**What to do:** The lines to copy run from the one containing "(403, 586) = (182, 414): turquoise" to the end of the records below; repeat them exactly and include nothing else.

Records from a dataset
────────────────

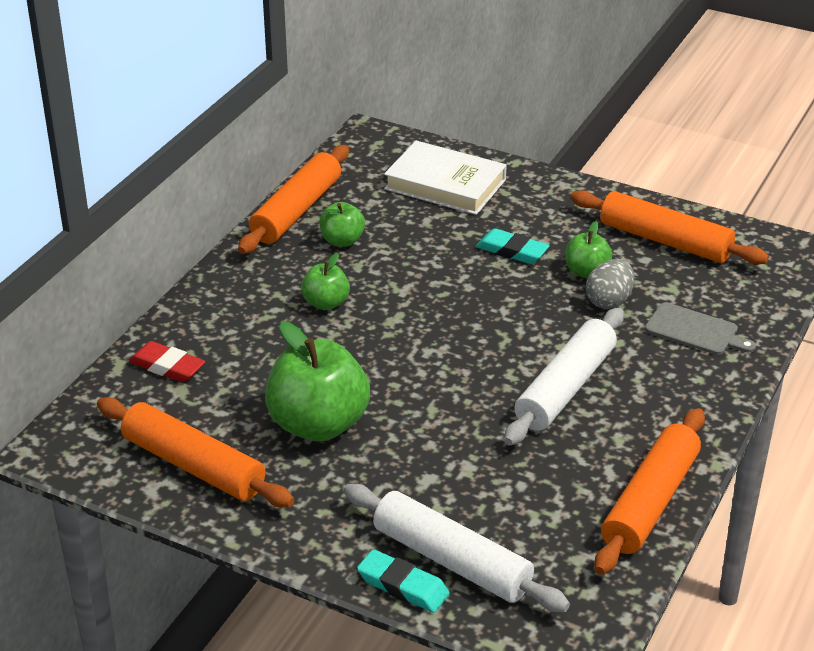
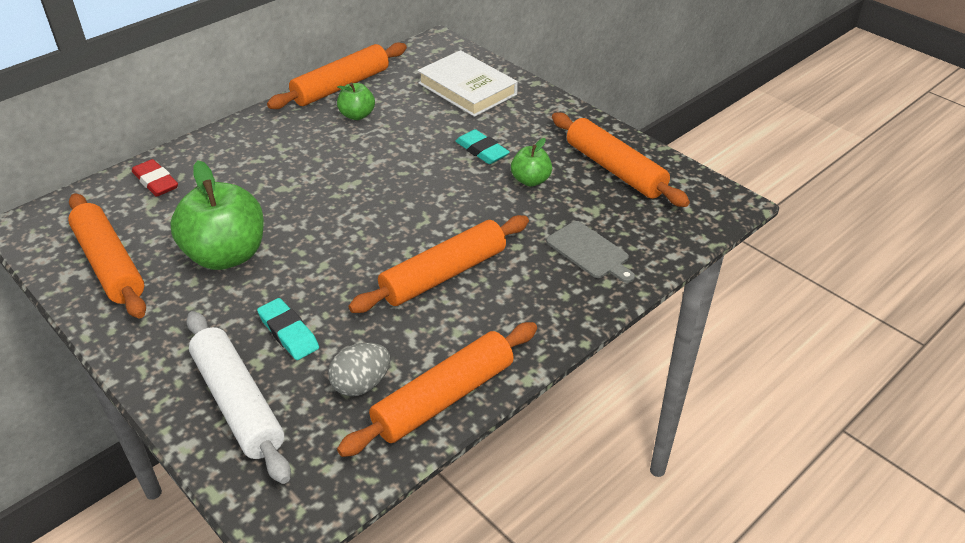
camera: 20 degrees right, 5 degrees up
(326, 303) = (308, 160): green apple -> none
(403, 586) = (182, 414): turquoise eraser -> turquoise eraser (288, 333)
(565, 388) = (444, 274): white rolling pin -> orange rolling pin
(609, 301) = (532, 209): grey egg -> grey egg (361, 384)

────────────────

**Expected answer:**
(403, 586) = (182, 414): turquoise eraser -> turquoise eraser (288, 333)
(565, 388) = (444, 274): white rolling pin -> orange rolling pin
(609, 301) = (532, 209): grey egg -> grey egg (361, 384)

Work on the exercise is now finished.